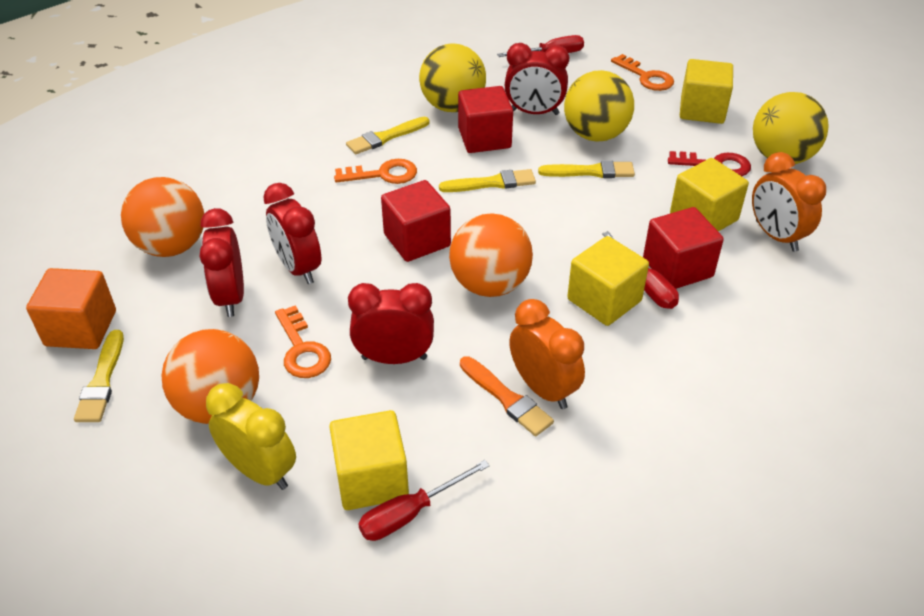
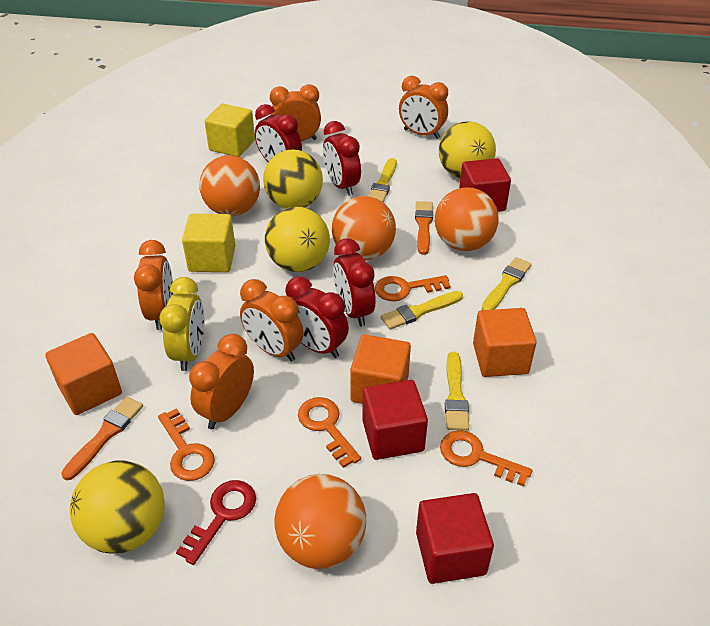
orange ball: 3 -> 4
orange brush: 1 -> 2
orange clock: 2 -> 5
orange cube: 1 -> 3
orange key: 3 -> 4
red screwdriver: 3 -> 0
yellow ball: 3 -> 4
yellow cube: 4 -> 2

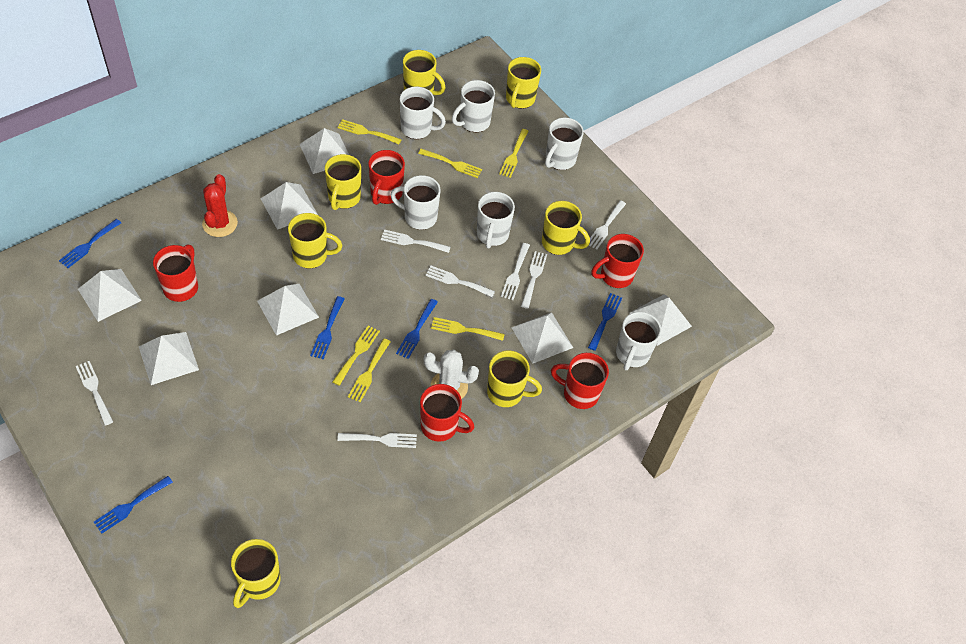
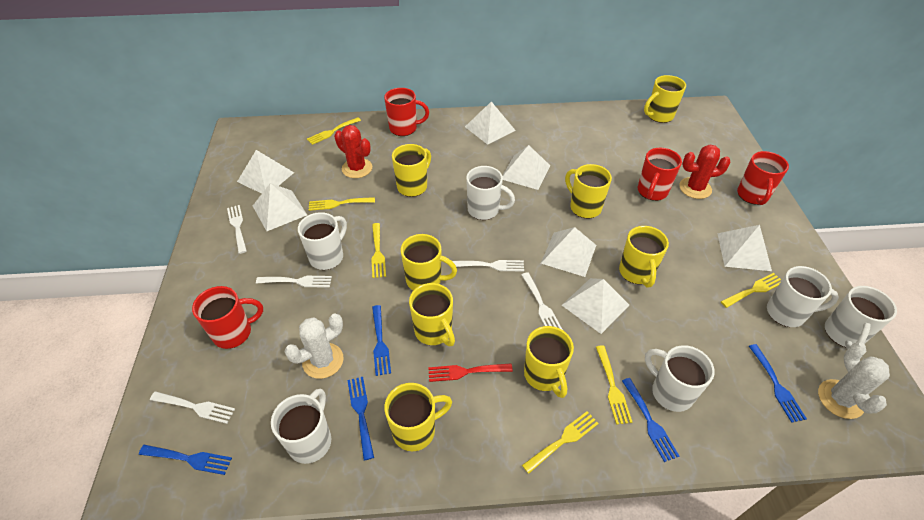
red cactus: 1 -> 2
red fork: 0 -> 1
red mug: 5 -> 4
white cactus: 1 -> 2
white fork: 7 -> 5
yellow mug: 7 -> 8

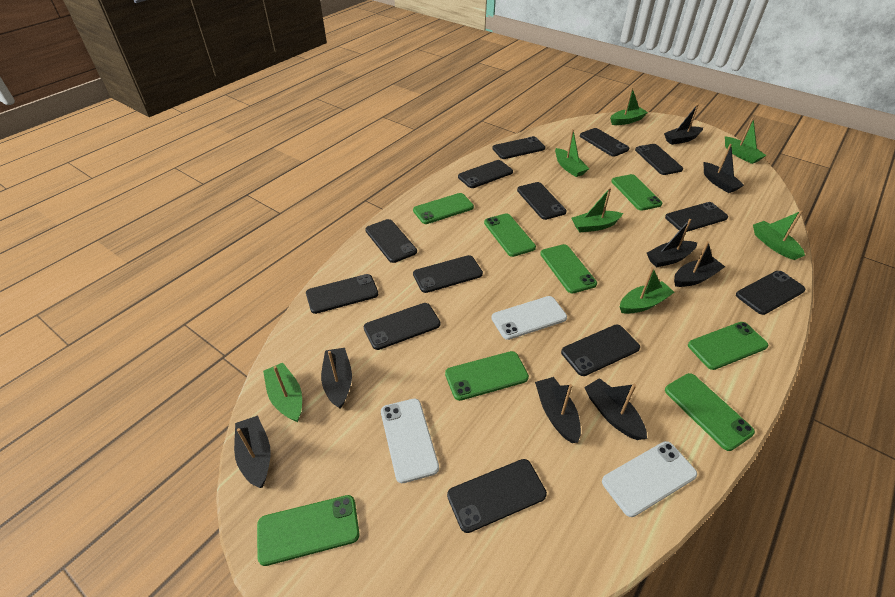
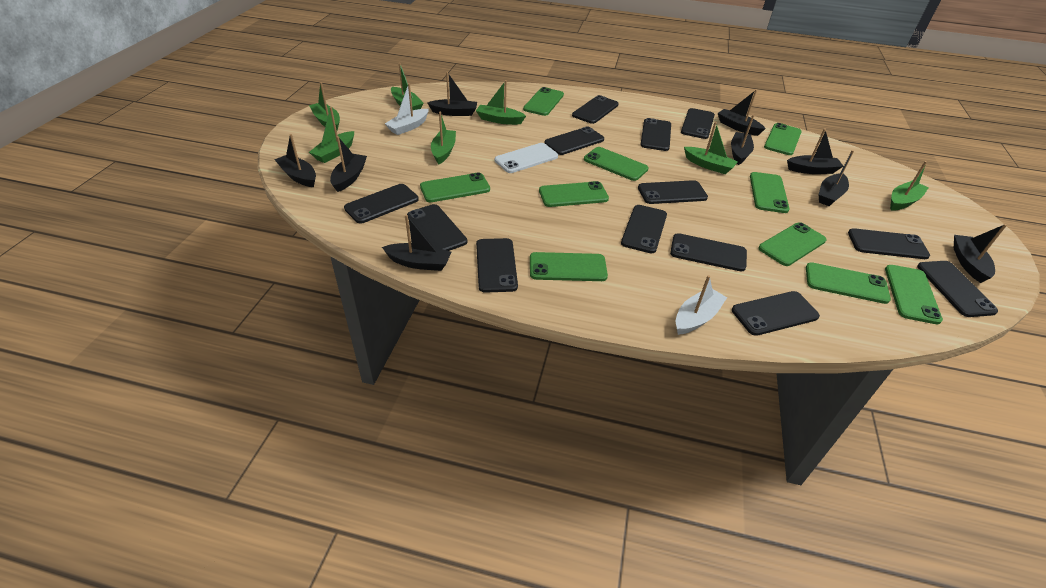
black boat: 8 -> 9
green phone: 8 -> 10
white boat: 0 -> 2
white phone: 3 -> 1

WHAT THE TASK ASKS -> All pictures are to be dropped, and the records above returned exactly.

SOLUTION TO THE PROBLEM ->
orange ball: 3 -> 4
orange brush: 1 -> 2
orange clock: 2 -> 5
orange cube: 1 -> 3
orange key: 3 -> 4
red screwdriver: 3 -> 0
yellow ball: 3 -> 4
yellow cube: 4 -> 2

red cactus: 1 -> 2
red fork: 0 -> 1
red mug: 5 -> 4
white cactus: 1 -> 2
white fork: 7 -> 5
yellow mug: 7 -> 8

black boat: 8 -> 9
green phone: 8 -> 10
white boat: 0 -> 2
white phone: 3 -> 1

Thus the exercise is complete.